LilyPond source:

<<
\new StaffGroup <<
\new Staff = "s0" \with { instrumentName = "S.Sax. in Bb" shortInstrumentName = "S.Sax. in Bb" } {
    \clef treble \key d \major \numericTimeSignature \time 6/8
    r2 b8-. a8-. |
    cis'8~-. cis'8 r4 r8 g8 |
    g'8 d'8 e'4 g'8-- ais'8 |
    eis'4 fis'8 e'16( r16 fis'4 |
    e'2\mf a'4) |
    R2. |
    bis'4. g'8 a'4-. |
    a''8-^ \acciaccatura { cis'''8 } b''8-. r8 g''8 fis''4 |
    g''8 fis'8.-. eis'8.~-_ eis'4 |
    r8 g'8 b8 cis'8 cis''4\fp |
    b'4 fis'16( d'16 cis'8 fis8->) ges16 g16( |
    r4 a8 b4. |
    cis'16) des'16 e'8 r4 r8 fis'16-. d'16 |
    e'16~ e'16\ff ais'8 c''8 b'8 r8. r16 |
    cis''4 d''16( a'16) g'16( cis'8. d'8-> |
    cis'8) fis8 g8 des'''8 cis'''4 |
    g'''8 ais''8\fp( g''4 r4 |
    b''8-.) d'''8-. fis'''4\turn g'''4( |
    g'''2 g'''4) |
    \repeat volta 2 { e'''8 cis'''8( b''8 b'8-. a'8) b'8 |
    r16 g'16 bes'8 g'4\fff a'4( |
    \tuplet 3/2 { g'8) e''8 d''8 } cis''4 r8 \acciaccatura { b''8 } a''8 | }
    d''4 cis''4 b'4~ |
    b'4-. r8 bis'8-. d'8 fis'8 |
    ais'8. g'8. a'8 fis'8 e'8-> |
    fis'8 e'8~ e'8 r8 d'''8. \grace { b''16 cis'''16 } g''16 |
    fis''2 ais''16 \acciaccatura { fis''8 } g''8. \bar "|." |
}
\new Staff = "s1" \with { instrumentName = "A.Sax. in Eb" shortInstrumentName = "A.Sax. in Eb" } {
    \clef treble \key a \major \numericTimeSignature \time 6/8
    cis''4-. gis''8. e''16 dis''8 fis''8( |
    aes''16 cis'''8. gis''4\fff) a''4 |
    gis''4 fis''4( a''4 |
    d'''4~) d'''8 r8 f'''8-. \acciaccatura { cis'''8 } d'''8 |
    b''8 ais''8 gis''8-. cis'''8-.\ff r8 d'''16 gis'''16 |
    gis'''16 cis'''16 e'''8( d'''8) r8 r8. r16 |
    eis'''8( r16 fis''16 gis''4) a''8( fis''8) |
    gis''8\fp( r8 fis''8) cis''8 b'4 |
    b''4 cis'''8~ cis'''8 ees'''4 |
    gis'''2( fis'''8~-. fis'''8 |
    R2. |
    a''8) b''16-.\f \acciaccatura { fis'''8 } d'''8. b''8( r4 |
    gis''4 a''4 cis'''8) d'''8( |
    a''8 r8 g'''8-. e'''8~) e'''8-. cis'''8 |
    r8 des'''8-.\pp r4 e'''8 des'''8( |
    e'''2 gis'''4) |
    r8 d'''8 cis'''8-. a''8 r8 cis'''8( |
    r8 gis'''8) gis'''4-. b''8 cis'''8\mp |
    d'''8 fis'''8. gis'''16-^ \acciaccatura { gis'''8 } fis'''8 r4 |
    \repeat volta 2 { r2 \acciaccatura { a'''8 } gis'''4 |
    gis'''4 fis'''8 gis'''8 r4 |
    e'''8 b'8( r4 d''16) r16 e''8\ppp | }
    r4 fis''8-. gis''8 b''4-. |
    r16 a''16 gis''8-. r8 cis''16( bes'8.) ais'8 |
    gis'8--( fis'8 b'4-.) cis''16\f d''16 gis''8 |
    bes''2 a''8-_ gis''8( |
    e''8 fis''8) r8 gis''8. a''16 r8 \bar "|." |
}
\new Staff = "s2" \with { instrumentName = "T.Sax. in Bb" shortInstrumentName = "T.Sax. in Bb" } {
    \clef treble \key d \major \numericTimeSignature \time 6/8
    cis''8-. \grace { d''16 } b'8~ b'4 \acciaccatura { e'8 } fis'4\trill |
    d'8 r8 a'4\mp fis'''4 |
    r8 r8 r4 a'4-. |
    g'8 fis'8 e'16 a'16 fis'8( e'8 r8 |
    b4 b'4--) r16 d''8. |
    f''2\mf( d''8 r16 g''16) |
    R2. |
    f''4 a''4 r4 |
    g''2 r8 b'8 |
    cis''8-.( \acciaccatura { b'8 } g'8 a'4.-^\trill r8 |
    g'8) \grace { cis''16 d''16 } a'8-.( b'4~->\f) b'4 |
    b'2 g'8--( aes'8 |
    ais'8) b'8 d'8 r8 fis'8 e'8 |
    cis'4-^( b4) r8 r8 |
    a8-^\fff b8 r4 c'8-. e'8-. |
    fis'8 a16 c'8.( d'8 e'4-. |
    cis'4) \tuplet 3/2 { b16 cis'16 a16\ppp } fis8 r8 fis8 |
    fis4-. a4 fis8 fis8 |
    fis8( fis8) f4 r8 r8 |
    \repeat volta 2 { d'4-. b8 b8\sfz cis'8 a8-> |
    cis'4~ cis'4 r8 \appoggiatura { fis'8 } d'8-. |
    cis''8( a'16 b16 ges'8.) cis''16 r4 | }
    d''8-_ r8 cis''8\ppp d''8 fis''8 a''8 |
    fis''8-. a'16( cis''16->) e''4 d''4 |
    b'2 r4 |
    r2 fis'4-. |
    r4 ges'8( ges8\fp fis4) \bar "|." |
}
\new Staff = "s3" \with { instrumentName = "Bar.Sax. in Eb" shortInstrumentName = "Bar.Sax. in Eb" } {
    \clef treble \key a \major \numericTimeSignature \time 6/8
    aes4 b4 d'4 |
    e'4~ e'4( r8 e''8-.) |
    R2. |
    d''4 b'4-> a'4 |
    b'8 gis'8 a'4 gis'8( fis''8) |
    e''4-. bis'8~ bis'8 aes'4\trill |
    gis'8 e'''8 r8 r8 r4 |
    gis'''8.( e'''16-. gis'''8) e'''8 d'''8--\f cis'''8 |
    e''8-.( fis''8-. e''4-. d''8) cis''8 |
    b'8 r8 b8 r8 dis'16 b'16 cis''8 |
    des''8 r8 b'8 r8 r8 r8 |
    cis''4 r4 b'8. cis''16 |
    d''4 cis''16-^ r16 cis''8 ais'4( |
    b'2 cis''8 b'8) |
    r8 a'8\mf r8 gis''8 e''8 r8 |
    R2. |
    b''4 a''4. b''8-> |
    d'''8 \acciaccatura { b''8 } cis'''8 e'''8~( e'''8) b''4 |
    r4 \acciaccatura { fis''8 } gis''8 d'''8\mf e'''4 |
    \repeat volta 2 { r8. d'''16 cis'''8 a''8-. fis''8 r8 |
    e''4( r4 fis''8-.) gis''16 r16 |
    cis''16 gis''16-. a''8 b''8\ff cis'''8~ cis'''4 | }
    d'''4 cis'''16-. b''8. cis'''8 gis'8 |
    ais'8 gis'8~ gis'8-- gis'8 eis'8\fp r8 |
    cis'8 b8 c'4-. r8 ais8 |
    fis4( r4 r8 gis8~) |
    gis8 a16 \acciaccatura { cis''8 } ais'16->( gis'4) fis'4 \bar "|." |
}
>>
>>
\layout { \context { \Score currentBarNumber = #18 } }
================================
TASK DIRECTIONS » Filter the entries above and copy every line that contains the string "volta". Treat uppercase and lowercase as different when matching.

FINISHED EXERCISE »
    \repeat volta 2 { e'''8 cis'''8( b''8 b'8-. a'8) b'8 |
    \repeat volta 2 { r2 \acciaccatura { a'''8 } gis'''4 |
    \repeat volta 2 { d'4-. b8 b8\sfz cis'8 a8-> |
    \repeat volta 2 { r8. d'''16 cis'''8 a''8-. fis''8 r8 |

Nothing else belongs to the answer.